[Before-and-after object listings]
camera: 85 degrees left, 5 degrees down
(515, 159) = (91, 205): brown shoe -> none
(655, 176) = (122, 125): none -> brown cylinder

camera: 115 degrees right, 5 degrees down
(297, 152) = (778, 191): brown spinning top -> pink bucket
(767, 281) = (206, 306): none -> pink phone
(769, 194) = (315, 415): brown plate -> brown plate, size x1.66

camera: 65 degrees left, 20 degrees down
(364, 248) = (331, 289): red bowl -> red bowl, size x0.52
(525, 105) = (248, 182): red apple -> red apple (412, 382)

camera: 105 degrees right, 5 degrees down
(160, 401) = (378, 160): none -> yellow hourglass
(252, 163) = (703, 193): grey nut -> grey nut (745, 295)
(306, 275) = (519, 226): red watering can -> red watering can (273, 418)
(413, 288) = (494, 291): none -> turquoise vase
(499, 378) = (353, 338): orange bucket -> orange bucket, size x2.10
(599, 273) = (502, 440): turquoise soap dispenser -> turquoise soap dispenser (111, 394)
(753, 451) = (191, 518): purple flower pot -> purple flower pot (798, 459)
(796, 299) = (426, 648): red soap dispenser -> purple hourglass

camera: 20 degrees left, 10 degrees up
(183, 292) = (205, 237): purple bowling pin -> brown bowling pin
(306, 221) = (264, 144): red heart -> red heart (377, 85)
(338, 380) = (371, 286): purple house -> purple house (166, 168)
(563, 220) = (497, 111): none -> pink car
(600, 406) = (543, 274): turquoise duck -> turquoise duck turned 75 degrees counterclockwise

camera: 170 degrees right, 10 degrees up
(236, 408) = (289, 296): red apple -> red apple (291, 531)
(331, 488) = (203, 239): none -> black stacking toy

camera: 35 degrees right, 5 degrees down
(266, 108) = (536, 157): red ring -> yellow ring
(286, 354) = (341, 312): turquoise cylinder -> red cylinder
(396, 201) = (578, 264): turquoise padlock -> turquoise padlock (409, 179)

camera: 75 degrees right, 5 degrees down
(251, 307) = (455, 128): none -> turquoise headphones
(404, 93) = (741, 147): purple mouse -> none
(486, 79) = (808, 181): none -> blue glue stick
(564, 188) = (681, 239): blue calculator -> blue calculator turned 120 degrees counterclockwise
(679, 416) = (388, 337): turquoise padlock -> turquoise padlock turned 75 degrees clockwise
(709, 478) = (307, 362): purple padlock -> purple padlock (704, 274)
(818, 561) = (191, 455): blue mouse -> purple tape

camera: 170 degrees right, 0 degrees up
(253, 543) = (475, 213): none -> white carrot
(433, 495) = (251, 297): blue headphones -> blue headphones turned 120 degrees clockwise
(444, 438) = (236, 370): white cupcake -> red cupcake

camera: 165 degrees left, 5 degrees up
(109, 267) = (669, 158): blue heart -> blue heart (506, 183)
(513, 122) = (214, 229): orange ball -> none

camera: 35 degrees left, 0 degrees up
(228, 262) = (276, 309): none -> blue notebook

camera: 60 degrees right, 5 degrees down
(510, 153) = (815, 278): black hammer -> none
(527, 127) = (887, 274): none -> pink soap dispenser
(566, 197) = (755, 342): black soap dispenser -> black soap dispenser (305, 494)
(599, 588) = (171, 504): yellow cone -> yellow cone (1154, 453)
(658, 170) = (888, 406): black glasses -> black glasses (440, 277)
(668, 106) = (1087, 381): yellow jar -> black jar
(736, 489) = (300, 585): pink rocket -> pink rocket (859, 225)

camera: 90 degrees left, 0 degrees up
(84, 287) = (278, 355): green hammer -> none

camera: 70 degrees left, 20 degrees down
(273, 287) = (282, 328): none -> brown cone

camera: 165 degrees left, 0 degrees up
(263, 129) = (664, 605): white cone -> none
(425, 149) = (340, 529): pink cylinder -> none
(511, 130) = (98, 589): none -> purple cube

** Activity **
Search the records above for "blue" and copy every line that has it.

** Task result **
(486, 79) = (808, 181): none -> blue glue stick
(564, 188) = (681, 239): blue calculator -> blue calculator turned 120 degrees counterclockwise
(818, 561) = (191, 455): blue mouse -> purple tape
(433, 495) = (251, 297): blue headphones -> blue headphones turned 120 degrees clockwise
(109, 267) = (669, 158): blue heart -> blue heart (506, 183)
(228, 262) = (276, 309): none -> blue notebook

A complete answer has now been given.